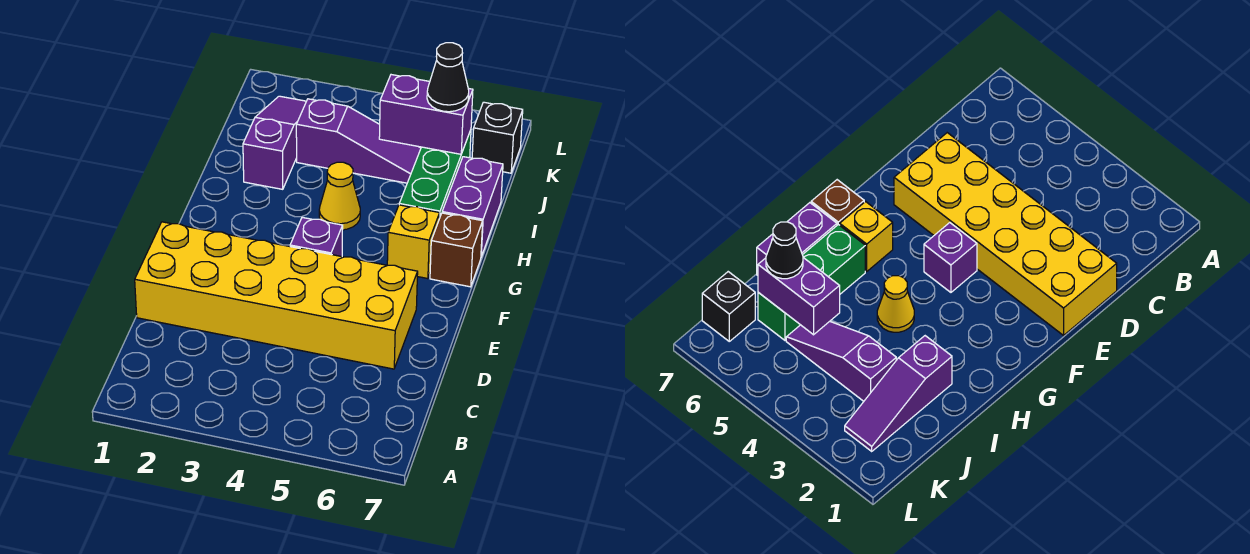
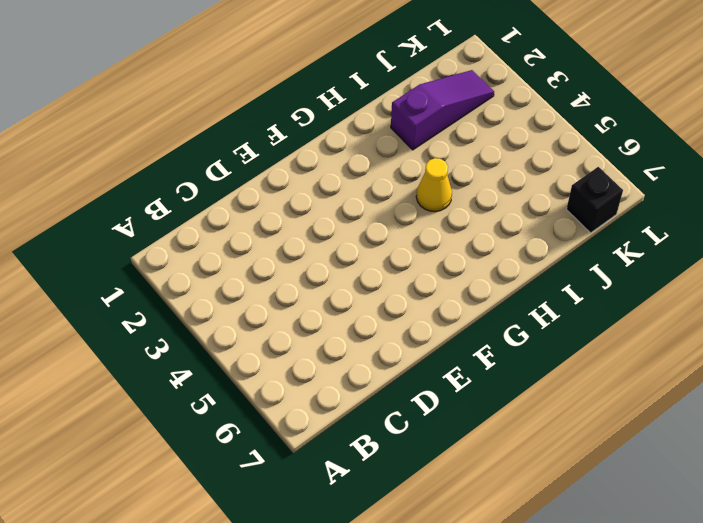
none -> yellow brick D1:E6 level 1
none -> purple brick F4 level 1
none -> yellow brick G6 level 1

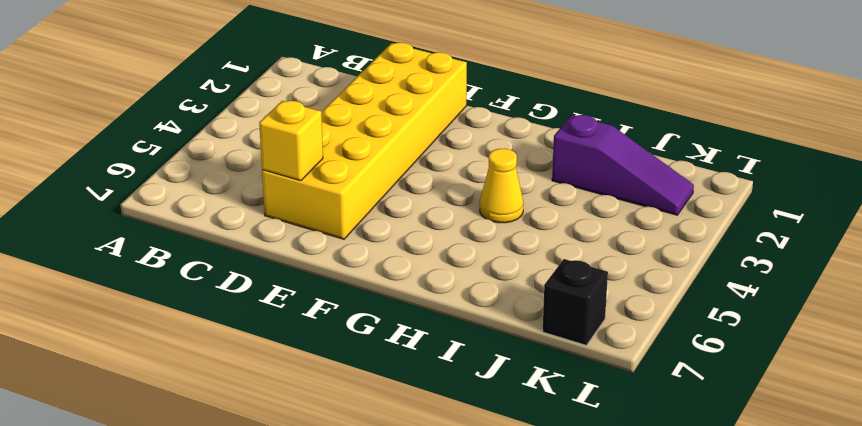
yellow brick D6 level 2 -> yellow brick G6 level 1
none -> purple brick F4 level 1
none -> brown brick G7 level 1
none -> green brick H6:J6 level 1

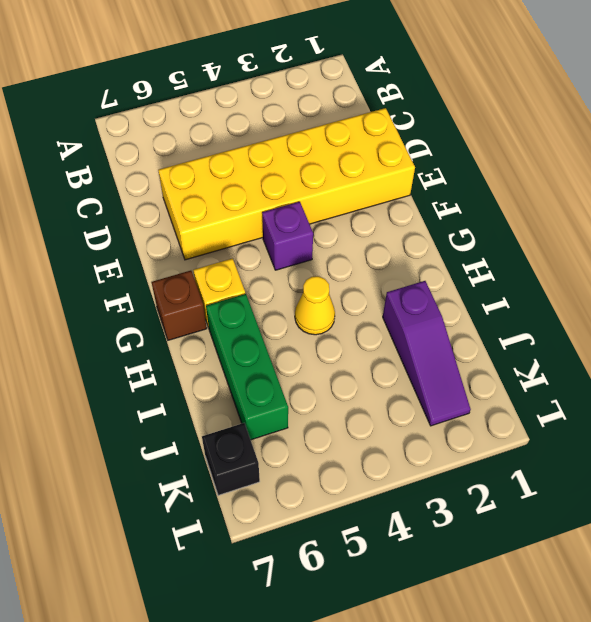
none -> purple brick H7:I7 level 1
none -> purple slope J3:J5 level 1 top 3
none -> purple brick J5:J6 level 2

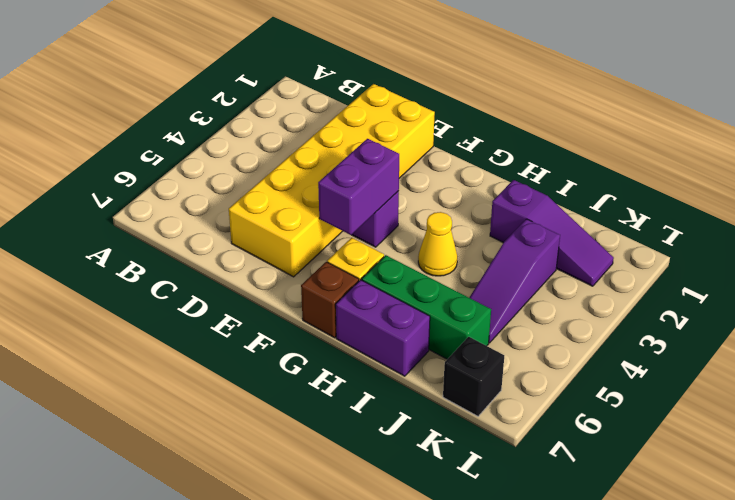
purple brick F4:F5 level 2 -> purple brick J5:J6 level 2
none -> black cone J6 level 3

> **Task goal**:
Restate the entire listing word for word, excluding pictures.

> **Solution**:
none -> yellow brick D1:E6 level 1
none -> purple brick F4 level 1
none -> yellow brick G6 level 1

yellow brick D6 level 2 -> yellow brick G6 level 1
none -> purple brick F4 level 1
none -> brown brick G7 level 1
none -> green brick H6:J6 level 1

none -> purple brick H7:I7 level 1
none -> purple slope J3:J5 level 1 top 3
none -> purple brick J5:J6 level 2

purple brick F4:F5 level 2 -> purple brick J5:J6 level 2
none -> black cone J6 level 3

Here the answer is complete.